_Task data_
◆ ◆ ◆

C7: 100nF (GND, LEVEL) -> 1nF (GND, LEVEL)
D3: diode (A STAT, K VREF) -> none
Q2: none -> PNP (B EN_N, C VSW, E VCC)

◆ ◆ ◆

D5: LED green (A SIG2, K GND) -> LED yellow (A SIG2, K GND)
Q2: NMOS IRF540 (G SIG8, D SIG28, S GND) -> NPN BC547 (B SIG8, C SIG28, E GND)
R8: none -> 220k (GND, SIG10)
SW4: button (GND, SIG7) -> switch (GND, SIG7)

◆ ◆ ◆

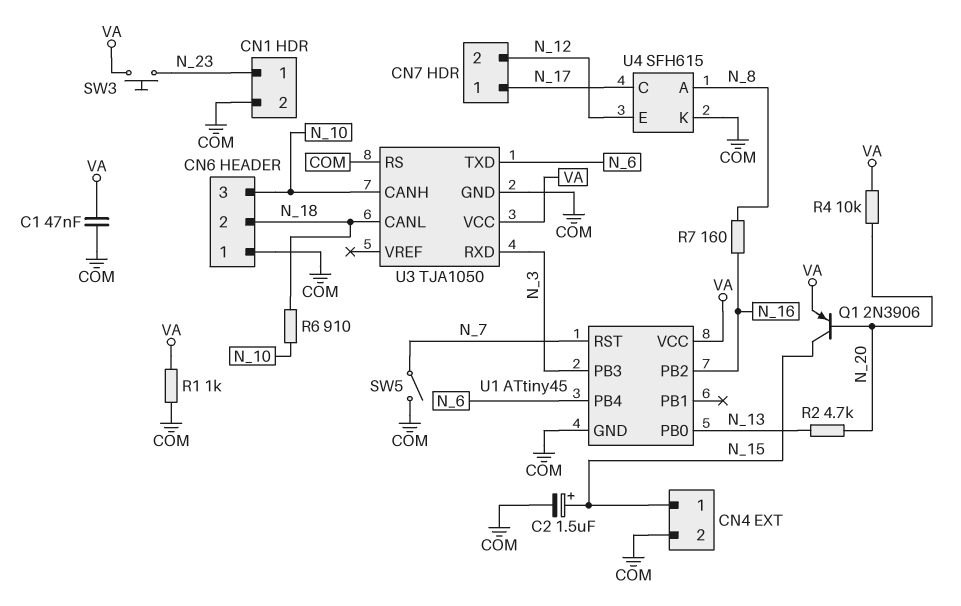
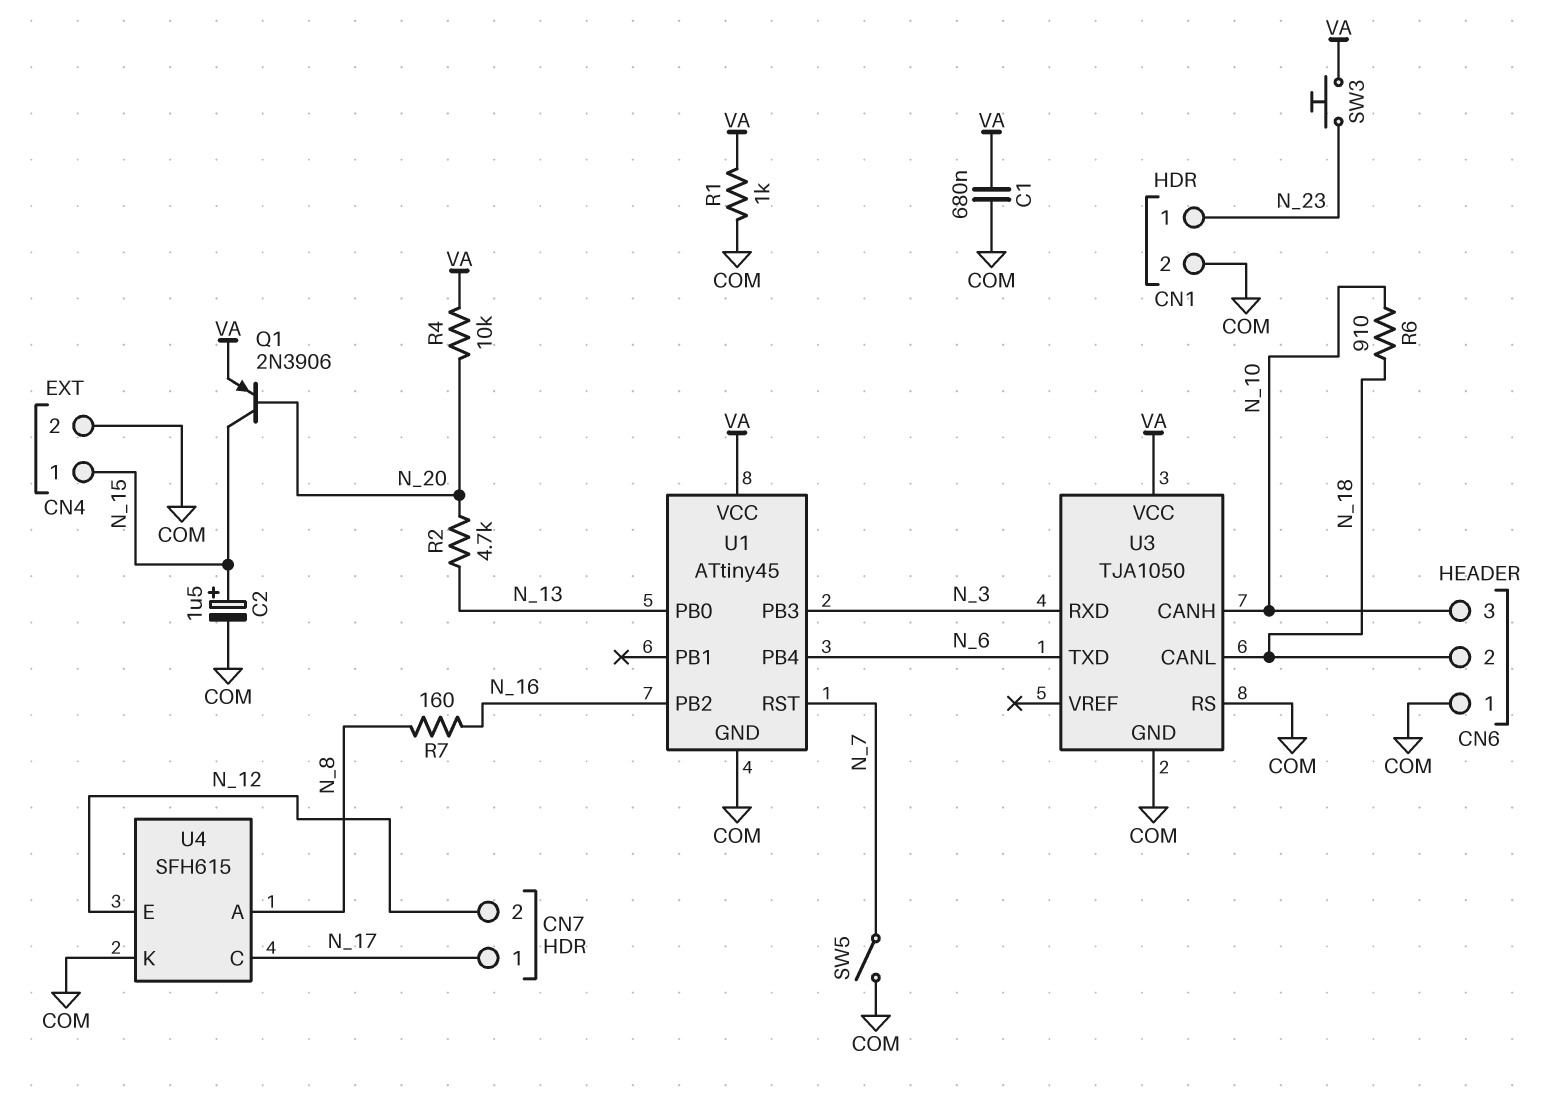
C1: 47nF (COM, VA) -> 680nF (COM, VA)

◆ ◆ ◆

_What you have to do_
Out of the entries above, write out only the lines between the line holding "C7: 100nF (GND, LEVEL) -> 1nF (GND, LEVEL)" and the line holding "Q2: none -> PNP (B EN_N, C VSW, E VCC)", inclusive, each exactly as given.

_Solved problem_
C7: 100nF (GND, LEVEL) -> 1nF (GND, LEVEL)
D3: diode (A STAT, K VREF) -> none
Q2: none -> PNP (B EN_N, C VSW, E VCC)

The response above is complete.